Your assignment:
If a line in the data below contains "plus", copy it.
- Opening Delimiter -
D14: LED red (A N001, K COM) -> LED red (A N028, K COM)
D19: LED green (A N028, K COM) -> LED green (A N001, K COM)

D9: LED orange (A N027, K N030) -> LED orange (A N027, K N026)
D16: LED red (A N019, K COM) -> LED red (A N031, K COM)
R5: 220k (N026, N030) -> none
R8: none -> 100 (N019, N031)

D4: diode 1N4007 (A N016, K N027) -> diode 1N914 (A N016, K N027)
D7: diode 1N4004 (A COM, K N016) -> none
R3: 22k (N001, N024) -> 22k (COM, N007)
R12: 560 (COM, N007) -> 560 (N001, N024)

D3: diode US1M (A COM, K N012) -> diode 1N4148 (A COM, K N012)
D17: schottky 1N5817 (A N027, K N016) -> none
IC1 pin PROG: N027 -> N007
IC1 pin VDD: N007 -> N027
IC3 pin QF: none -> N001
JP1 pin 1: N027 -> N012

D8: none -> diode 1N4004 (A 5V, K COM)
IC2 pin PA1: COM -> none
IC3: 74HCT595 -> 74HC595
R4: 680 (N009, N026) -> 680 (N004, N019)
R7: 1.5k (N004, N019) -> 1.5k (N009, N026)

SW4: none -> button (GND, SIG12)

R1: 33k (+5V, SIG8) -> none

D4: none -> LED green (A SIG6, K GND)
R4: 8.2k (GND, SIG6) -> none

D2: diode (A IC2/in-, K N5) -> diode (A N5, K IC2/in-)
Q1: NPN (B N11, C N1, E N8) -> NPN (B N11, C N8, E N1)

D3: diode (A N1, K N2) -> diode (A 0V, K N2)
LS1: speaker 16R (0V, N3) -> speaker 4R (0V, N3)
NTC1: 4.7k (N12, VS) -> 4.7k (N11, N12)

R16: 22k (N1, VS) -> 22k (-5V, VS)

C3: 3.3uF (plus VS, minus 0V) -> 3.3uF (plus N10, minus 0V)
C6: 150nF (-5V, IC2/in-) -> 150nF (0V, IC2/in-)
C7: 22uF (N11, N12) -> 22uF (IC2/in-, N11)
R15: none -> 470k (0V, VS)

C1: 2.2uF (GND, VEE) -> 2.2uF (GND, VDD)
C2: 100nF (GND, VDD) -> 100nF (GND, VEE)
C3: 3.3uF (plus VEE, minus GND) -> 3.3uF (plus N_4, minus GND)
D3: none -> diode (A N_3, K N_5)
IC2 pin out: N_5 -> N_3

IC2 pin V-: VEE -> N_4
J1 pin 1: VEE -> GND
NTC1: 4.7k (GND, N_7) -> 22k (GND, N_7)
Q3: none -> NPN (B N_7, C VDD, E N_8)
- Closing Delimiter -
Output for this task:
C3: 3.3uF (plus VS, minus 0V) -> 3.3uF (plus N10, minus 0V)
C3: 3.3uF (plus VEE, minus GND) -> 3.3uF (plus N_4, minus GND)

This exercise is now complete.